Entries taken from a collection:
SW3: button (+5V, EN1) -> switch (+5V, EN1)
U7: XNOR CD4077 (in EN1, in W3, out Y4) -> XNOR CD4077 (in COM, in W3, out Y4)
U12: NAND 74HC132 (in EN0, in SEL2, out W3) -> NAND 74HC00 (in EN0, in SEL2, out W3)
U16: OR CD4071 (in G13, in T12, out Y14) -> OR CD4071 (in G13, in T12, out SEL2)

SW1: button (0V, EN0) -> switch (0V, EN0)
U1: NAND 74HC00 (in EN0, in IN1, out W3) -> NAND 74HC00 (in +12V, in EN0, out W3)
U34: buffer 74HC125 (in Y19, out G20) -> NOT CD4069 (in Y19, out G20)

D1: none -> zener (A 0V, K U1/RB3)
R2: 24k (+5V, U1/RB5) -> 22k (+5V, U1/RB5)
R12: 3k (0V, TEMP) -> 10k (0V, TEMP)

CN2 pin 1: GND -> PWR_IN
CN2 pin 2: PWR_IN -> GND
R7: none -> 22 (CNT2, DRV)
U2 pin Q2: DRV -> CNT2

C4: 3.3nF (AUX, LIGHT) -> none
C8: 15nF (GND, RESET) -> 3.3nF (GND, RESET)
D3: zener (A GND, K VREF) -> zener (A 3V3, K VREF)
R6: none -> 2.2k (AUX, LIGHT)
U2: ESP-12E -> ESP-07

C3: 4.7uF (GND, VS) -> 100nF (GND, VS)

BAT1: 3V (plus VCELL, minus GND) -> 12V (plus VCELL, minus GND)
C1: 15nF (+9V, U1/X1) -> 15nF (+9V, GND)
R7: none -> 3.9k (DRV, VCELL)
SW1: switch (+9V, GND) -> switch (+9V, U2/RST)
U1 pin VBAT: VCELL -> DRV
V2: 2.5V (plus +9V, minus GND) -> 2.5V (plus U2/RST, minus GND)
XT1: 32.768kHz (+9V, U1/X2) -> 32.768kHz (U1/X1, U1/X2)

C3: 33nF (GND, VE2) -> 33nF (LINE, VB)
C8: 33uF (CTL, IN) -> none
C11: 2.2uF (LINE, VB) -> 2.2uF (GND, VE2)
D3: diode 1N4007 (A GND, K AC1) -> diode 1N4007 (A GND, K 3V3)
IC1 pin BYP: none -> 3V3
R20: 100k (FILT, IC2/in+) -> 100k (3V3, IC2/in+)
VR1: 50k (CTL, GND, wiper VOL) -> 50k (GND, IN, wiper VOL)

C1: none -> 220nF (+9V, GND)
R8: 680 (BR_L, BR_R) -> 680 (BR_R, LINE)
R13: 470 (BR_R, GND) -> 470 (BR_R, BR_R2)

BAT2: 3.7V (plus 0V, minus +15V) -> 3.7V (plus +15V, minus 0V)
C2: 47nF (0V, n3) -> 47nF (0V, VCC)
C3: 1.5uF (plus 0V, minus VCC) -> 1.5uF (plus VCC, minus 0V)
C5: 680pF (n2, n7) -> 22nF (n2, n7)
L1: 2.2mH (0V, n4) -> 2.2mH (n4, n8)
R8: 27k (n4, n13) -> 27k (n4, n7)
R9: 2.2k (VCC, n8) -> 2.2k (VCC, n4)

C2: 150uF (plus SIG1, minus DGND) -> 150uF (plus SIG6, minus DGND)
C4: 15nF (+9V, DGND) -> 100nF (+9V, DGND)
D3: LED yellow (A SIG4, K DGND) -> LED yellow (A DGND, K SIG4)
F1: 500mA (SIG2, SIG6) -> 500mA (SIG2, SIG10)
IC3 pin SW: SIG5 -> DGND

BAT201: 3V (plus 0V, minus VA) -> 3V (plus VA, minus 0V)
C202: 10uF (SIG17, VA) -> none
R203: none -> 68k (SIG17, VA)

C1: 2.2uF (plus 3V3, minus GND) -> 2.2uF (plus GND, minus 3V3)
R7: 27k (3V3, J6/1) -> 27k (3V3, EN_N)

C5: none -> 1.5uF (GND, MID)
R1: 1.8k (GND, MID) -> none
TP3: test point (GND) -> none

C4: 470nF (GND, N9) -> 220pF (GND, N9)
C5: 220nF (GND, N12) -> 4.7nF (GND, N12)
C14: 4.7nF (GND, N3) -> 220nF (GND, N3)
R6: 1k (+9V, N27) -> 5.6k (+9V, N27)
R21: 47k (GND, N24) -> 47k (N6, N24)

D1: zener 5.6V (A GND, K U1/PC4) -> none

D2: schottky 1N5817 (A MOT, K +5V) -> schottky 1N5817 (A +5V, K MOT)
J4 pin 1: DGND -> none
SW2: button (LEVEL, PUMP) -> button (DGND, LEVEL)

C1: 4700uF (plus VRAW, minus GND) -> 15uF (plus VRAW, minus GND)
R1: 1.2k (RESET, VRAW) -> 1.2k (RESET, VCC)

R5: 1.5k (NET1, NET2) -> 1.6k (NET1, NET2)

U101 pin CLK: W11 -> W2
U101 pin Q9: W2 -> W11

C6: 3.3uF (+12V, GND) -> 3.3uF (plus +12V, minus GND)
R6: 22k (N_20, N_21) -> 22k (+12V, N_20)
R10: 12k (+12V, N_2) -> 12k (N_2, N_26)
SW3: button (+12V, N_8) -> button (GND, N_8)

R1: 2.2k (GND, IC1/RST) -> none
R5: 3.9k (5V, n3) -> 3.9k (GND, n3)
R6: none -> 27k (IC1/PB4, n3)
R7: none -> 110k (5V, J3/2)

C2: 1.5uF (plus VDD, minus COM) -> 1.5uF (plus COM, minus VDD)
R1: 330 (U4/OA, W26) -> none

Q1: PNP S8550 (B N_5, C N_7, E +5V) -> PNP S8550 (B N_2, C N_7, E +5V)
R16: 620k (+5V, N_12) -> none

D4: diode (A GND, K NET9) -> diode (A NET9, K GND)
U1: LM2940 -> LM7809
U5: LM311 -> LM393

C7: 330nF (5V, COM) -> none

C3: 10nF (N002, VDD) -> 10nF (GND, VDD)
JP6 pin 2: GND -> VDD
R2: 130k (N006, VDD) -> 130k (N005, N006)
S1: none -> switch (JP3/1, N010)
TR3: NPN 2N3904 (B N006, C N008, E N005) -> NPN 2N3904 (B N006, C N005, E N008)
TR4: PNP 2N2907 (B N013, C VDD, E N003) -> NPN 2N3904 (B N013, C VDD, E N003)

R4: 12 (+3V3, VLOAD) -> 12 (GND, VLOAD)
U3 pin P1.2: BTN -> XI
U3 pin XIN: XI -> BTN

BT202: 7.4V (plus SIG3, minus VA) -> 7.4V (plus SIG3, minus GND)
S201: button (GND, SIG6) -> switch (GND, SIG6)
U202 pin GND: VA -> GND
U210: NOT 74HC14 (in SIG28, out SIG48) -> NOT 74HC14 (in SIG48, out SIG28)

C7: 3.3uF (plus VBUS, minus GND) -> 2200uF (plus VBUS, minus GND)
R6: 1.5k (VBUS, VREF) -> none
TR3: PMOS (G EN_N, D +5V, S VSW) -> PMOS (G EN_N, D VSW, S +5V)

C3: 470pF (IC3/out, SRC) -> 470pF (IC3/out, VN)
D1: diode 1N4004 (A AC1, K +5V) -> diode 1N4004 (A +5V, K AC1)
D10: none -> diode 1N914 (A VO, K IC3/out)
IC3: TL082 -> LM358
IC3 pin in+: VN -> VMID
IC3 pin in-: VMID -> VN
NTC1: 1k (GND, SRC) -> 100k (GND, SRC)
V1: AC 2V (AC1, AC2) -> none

[Activity]:
Copy the stretch of the records above that runs from the line with "C4: 470nF (GND, N9) -> 220pF (GND, N9)" through the line with "TR3: NPN 2N3904". Both end lines belong in the copy, and nothing else does.

[Solution to this task]:
C4: 470nF (GND, N9) -> 220pF (GND, N9)
C5: 220nF (GND, N12) -> 4.7nF (GND, N12)
C14: 4.7nF (GND, N3) -> 220nF (GND, N3)
R6: 1k (+9V, N27) -> 5.6k (+9V, N27)
R21: 47k (GND, N24) -> 47k (N6, N24)

D1: zener 5.6V (A GND, K U1/PC4) -> none

D2: schottky 1N5817 (A MOT, K +5V) -> schottky 1N5817 (A +5V, K MOT)
J4 pin 1: DGND -> none
SW2: button (LEVEL, PUMP) -> button (DGND, LEVEL)

C1: 4700uF (plus VRAW, minus GND) -> 15uF (plus VRAW, minus GND)
R1: 1.2k (RESET, VRAW) -> 1.2k (RESET, VCC)

R5: 1.5k (NET1, NET2) -> 1.6k (NET1, NET2)

U101 pin CLK: W11 -> W2
U101 pin Q9: W2 -> W11

C6: 3.3uF (+12V, GND) -> 3.3uF (plus +12V, minus GND)
R6: 22k (N_20, N_21) -> 22k (+12V, N_20)
R10: 12k (+12V, N_2) -> 12k (N_2, N_26)
SW3: button (+12V, N_8) -> button (GND, N_8)

R1: 2.2k (GND, IC1/RST) -> none
R5: 3.9k (5V, n3) -> 3.9k (GND, n3)
R6: none -> 27k (IC1/PB4, n3)
R7: none -> 110k (5V, J3/2)

C2: 1.5uF (plus VDD, minus COM) -> 1.5uF (plus COM, minus VDD)
R1: 330 (U4/OA, W26) -> none

Q1: PNP S8550 (B N_5, C N_7, E +5V) -> PNP S8550 (B N_2, C N_7, E +5V)
R16: 620k (+5V, N_12) -> none

D4: diode (A GND, K NET9) -> diode (A NET9, K GND)
U1: LM2940 -> LM7809
U5: LM311 -> LM393

C7: 330nF (5V, COM) -> none

C3: 10nF (N002, VDD) -> 10nF (GND, VDD)
JP6 pin 2: GND -> VDD
R2: 130k (N006, VDD) -> 130k (N005, N006)
S1: none -> switch (JP3/1, N010)
TR3: NPN 2N3904 (B N006, C N008, E N005) -> NPN 2N3904 (B N006, C N005, E N008)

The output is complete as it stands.